━━━ Data for processing

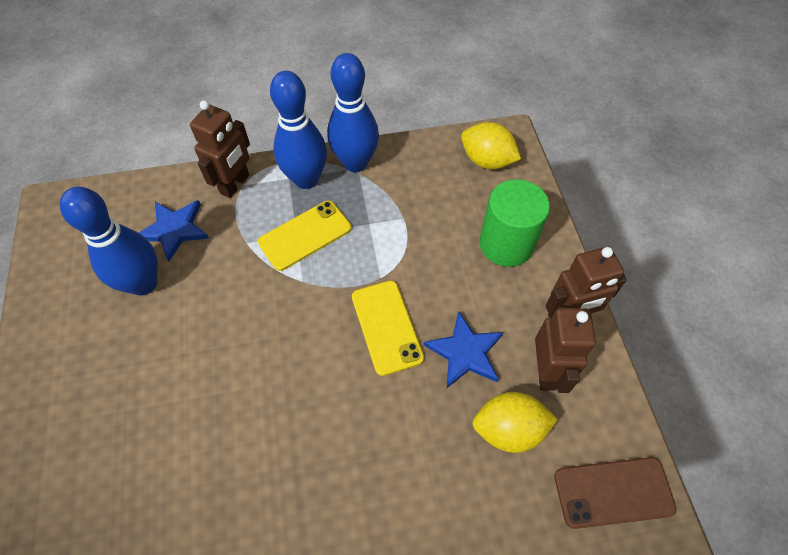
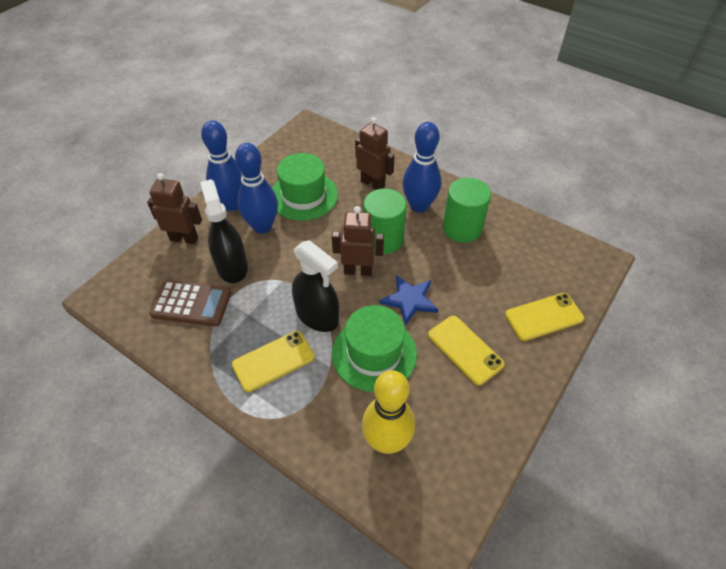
black spray bottle: 0 -> 2
blue star: 2 -> 1
brown calculator: 0 -> 1
brown phone: 1 -> 0
green cylinder: 1 -> 2
green hat: 0 -> 2
yellow bowling pin: 0 -> 1
yellow lemon: 2 -> 0
yellow phone: 2 -> 3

━━━━━━

* [Goal of the exercise]:
The answer must be every line from the records above that contains the word "yellow", copied in full.

* [Expected answer]:
yellow bowling pin: 0 -> 1
yellow lemon: 2 -> 0
yellow phone: 2 -> 3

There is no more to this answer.